• **Change detection data**
- Opening Delimiter -

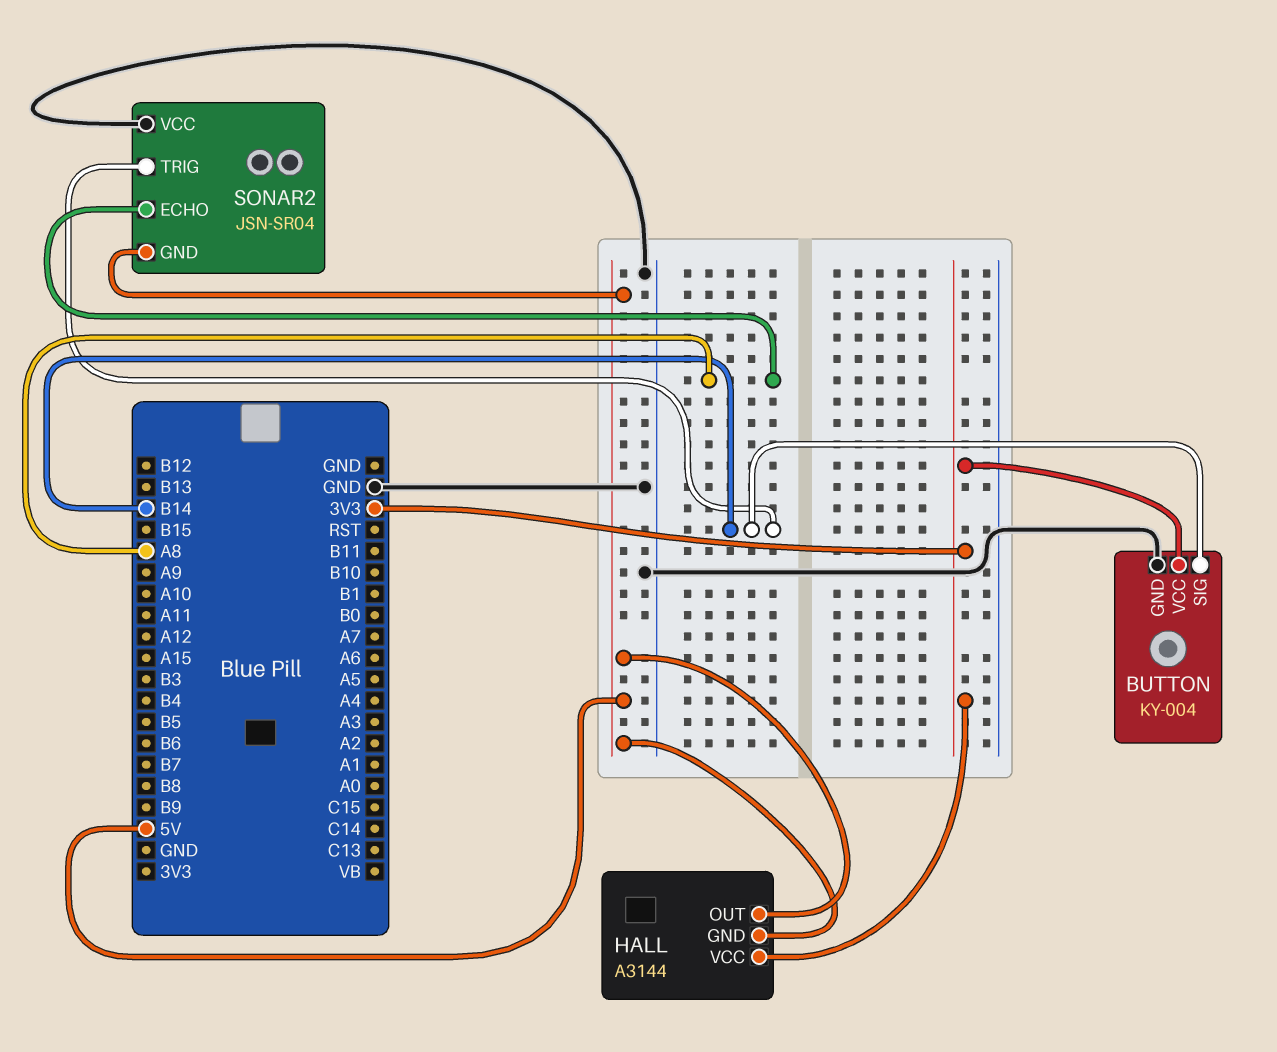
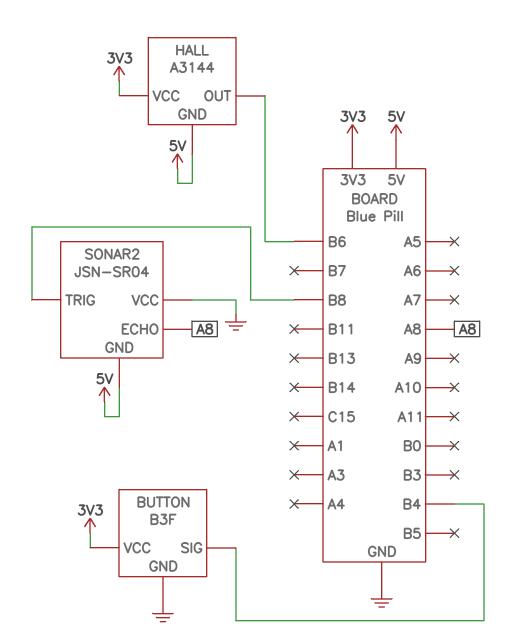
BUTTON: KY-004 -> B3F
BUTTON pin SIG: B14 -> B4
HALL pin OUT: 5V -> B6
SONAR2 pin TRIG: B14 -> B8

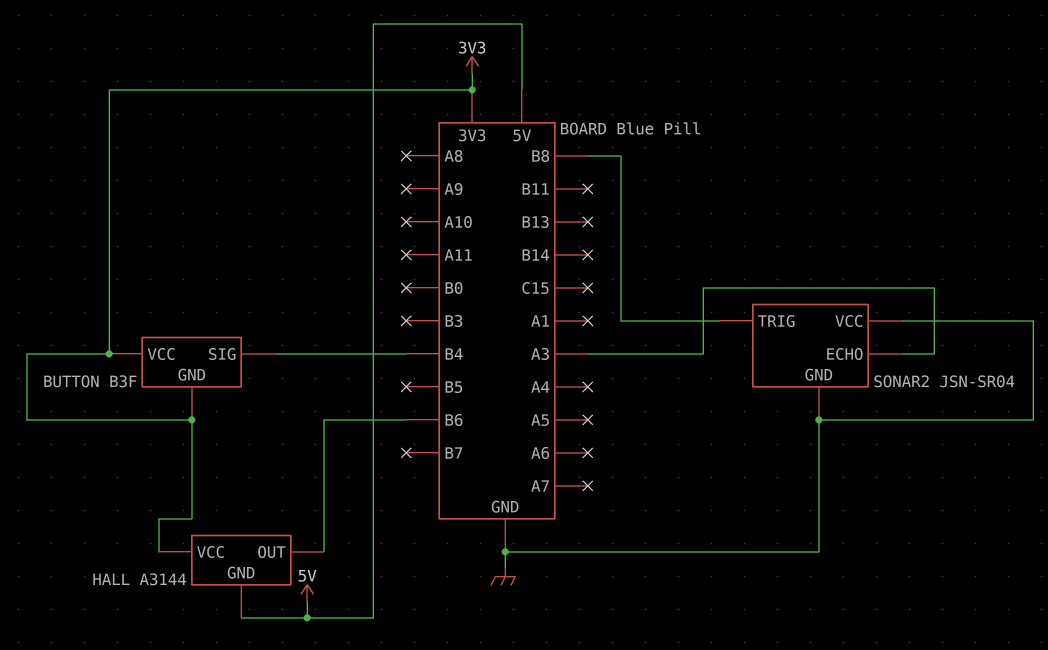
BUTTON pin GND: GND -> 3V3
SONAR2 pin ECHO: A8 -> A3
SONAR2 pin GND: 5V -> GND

- Closing Delimiter -

• **What is expected**
An unchanged copy of the data, images excluded, is all that should be given.

• **Response box**
BUTTON: KY-004 -> B3F
BUTTON pin SIG: B14 -> B4
HALL pin OUT: 5V -> B6
SONAR2 pin TRIG: B14 -> B8

BUTTON pin GND: GND -> 3V3
SONAR2 pin ECHO: A8 -> A3
SONAR2 pin GND: 5V -> GND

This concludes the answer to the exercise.